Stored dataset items
= = = = = = =

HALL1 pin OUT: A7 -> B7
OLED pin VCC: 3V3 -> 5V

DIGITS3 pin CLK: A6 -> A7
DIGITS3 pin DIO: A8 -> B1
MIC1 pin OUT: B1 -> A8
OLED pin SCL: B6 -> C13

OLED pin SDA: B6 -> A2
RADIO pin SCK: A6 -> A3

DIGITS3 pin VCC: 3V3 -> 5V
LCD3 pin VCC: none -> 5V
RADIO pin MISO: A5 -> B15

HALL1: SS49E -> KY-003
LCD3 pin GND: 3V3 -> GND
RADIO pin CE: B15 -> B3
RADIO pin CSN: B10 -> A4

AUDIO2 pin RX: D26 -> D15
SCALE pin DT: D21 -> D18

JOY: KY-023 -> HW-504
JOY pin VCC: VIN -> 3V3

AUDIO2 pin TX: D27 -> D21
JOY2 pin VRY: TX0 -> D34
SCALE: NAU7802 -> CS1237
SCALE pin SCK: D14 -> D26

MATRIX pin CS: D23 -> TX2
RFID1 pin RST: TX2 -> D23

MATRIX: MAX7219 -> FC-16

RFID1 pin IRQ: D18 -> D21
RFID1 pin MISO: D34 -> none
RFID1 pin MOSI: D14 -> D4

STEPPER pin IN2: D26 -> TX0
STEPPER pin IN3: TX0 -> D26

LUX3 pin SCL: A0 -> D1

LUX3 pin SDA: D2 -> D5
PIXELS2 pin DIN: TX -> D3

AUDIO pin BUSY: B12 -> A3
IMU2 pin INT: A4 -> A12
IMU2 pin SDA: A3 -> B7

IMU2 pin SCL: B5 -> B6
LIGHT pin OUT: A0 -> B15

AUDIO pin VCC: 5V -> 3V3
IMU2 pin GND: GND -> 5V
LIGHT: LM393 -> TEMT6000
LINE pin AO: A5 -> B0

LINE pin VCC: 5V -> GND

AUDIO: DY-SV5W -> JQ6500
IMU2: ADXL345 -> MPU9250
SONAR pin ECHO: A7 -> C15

= = = = = = =

Brief — Copy every line that appears above, with each word kept as it is.

Solution to the problem —
HALL1 pin OUT: A7 -> B7
OLED pin VCC: 3V3 -> 5V

DIGITS3 pin CLK: A6 -> A7
DIGITS3 pin DIO: A8 -> B1
MIC1 pin OUT: B1 -> A8
OLED pin SCL: B6 -> C13

OLED pin SDA: B6 -> A2
RADIO pin SCK: A6 -> A3

DIGITS3 pin VCC: 3V3 -> 5V
LCD3 pin VCC: none -> 5V
RADIO pin MISO: A5 -> B15

HALL1: SS49E -> KY-003
LCD3 pin GND: 3V3 -> GND
RADIO pin CE: B15 -> B3
RADIO pin CSN: B10 -> A4

AUDIO2 pin RX: D26 -> D15
SCALE pin DT: D21 -> D18

JOY: KY-023 -> HW-504
JOY pin VCC: VIN -> 3V3

AUDIO2 pin TX: D27 -> D21
JOY2 pin VRY: TX0 -> D34
SCALE: NAU7802 -> CS1237
SCALE pin SCK: D14 -> D26

MATRIX pin CS: D23 -> TX2
RFID1 pin RST: TX2 -> D23

MATRIX: MAX7219 -> FC-16

RFID1 pin IRQ: D18 -> D21
RFID1 pin MISO: D34 -> none
RFID1 pin MOSI: D14 -> D4

STEPPER pin IN2: D26 -> TX0
STEPPER pin IN3: TX0 -> D26

LUX3 pin SCL: A0 -> D1

LUX3 pin SDA: D2 -> D5
PIXELS2 pin DIN: TX -> D3

AUDIO pin BUSY: B12 -> A3
IMU2 pin INT: A4 -> A12
IMU2 pin SDA: A3 -> B7

IMU2 pin SCL: B5 -> B6
LIGHT pin OUT: A0 -> B15

AUDIO pin VCC: 5V -> 3V3
IMU2 pin GND: GND -> 5V
LIGHT: LM393 -> TEMT6000
LINE pin AO: A5 -> B0

LINE pin VCC: 5V -> GND

AUDIO: DY-SV5W -> JQ6500
IMU2: ADXL345 -> MPU9250
SONAR pin ECHO: A7 -> C15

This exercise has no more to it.